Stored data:
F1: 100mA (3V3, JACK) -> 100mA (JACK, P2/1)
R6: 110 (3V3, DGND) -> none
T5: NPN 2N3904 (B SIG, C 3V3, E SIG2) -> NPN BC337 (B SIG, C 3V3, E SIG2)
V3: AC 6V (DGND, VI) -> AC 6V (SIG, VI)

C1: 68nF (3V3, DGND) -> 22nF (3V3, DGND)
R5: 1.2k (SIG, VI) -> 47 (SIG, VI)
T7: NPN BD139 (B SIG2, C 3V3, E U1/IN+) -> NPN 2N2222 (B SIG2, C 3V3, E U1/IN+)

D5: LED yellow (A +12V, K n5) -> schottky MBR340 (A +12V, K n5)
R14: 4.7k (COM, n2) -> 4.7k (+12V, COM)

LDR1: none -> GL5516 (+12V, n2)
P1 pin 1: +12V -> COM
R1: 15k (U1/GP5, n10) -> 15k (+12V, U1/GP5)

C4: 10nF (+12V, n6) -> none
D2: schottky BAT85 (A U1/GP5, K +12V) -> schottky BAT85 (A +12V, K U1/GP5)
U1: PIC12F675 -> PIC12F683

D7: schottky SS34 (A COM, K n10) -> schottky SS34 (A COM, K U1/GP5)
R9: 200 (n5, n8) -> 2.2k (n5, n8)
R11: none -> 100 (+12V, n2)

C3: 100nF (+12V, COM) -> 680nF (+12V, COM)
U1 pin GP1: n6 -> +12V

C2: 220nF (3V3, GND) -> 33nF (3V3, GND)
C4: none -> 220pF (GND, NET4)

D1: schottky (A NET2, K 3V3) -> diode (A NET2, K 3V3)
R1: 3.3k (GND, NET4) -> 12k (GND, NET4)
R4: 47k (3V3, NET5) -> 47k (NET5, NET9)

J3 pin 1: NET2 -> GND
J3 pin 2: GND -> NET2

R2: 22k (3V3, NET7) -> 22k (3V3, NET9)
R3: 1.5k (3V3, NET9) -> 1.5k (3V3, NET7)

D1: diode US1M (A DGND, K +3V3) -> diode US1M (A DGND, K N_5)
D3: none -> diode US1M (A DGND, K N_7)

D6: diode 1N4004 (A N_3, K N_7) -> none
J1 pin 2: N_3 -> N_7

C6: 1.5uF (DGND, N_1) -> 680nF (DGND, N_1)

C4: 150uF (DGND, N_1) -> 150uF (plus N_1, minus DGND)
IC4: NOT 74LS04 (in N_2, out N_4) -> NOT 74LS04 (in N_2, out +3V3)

* **Task description**
Reproduce every record, matching each line exactly.

* **Response area**
F1: 100mA (3V3, JACK) -> 100mA (JACK, P2/1)
R6: 110 (3V3, DGND) -> none
T5: NPN 2N3904 (B SIG, C 3V3, E SIG2) -> NPN BC337 (B SIG, C 3V3, E SIG2)
V3: AC 6V (DGND, VI) -> AC 6V (SIG, VI)

C1: 68nF (3V3, DGND) -> 22nF (3V3, DGND)
R5: 1.2k (SIG, VI) -> 47 (SIG, VI)
T7: NPN BD139 (B SIG2, C 3V3, E U1/IN+) -> NPN 2N2222 (B SIG2, C 3V3, E U1/IN+)

D5: LED yellow (A +12V, K n5) -> schottky MBR340 (A +12V, K n5)
R14: 4.7k (COM, n2) -> 4.7k (+12V, COM)

LDR1: none -> GL5516 (+12V, n2)
P1 pin 1: +12V -> COM
R1: 15k (U1/GP5, n10) -> 15k (+12V, U1/GP5)

C4: 10nF (+12V, n6) -> none
D2: schottky BAT85 (A U1/GP5, K +12V) -> schottky BAT85 (A +12V, K U1/GP5)
U1: PIC12F675 -> PIC12F683

D7: schottky SS34 (A COM, K n10) -> schottky SS34 (A COM, K U1/GP5)
R9: 200 (n5, n8) -> 2.2k (n5, n8)
R11: none -> 100 (+12V, n2)

C3: 100nF (+12V, COM) -> 680nF (+12V, COM)
U1 pin GP1: n6 -> +12V

C2: 220nF (3V3, GND) -> 33nF (3V3, GND)
C4: none -> 220pF (GND, NET4)

D1: schottky (A NET2, K 3V3) -> diode (A NET2, K 3V3)
R1: 3.3k (GND, NET4) -> 12k (GND, NET4)
R4: 47k (3V3, NET5) -> 47k (NET5, NET9)

J3 pin 1: NET2 -> GND
J3 pin 2: GND -> NET2

R2: 22k (3V3, NET7) -> 22k (3V3, NET9)
R3: 1.5k (3V3, NET9) -> 1.5k (3V3, NET7)

D1: diode US1M (A DGND, K +3V3) -> diode US1M (A DGND, K N_5)
D3: none -> diode US1M (A DGND, K N_7)

D6: diode 1N4004 (A N_3, K N_7) -> none
J1 pin 2: N_3 -> N_7

C6: 1.5uF (DGND, N_1) -> 680nF (DGND, N_1)

C4: 150uF (DGND, N_1) -> 150uF (plus N_1, minus DGND)
IC4: NOT 74LS04 (in N_2, out N_4) -> NOT 74LS04 (in N_2, out +3V3)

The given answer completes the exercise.